§ GIVEN ENTRIES
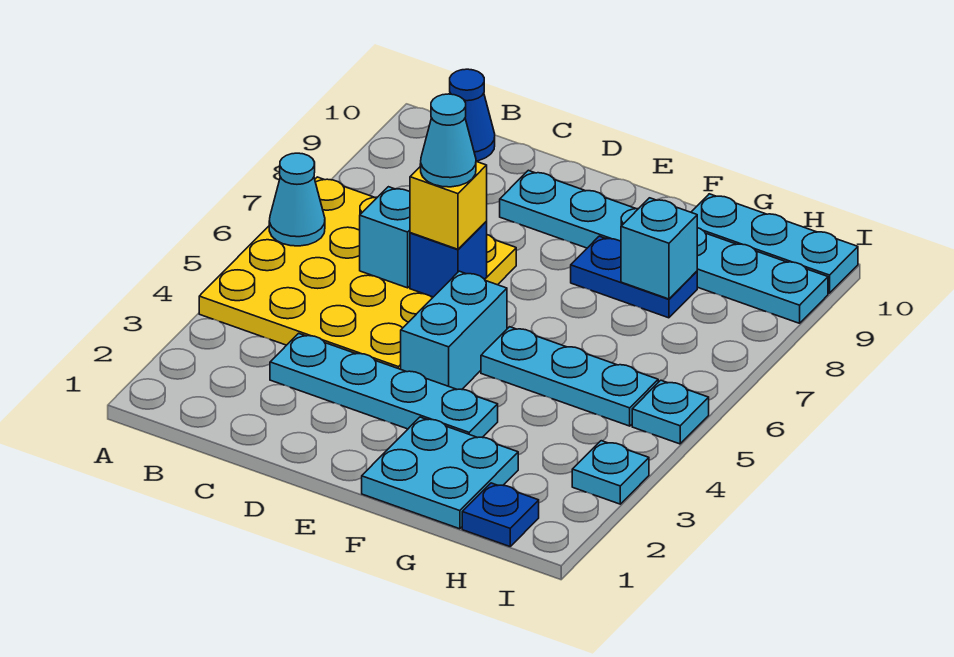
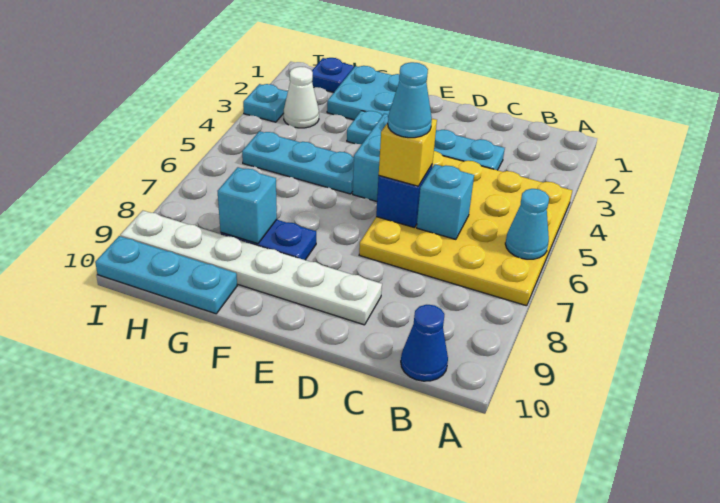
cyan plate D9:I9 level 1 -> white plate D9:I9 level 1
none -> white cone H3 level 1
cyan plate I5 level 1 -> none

* * *

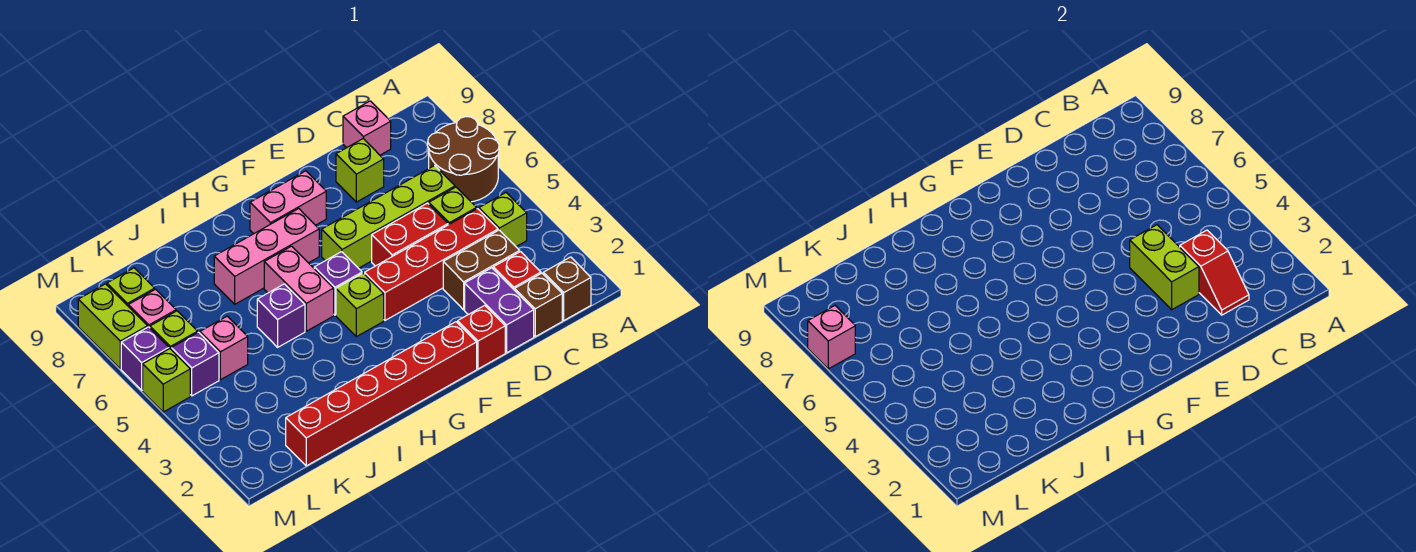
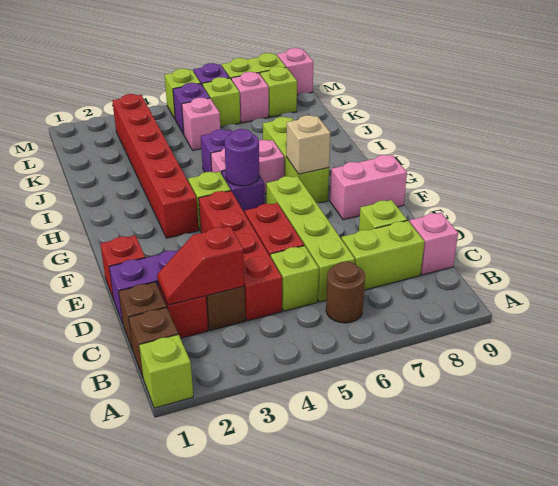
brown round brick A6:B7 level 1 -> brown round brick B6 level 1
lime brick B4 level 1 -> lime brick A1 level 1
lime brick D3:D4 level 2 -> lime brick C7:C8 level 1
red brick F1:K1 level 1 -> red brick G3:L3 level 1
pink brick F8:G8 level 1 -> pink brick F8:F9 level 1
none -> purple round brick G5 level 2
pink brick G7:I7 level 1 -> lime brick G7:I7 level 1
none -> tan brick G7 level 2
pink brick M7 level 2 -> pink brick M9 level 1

§ TASK DIRECTIONS
Look in the material above for the line with "pink brick F8:G8" and the line with "pink brick M7", and transcribe exactly those lines and all lines between them, nothing more.

§ COMPLETED TASK
pink brick F8:G8 level 1 -> pink brick F8:F9 level 1
none -> purple round brick G5 level 2
pink brick G7:I7 level 1 -> lime brick G7:I7 level 1
none -> tan brick G7 level 2
pink brick M7 level 2 -> pink brick M9 level 1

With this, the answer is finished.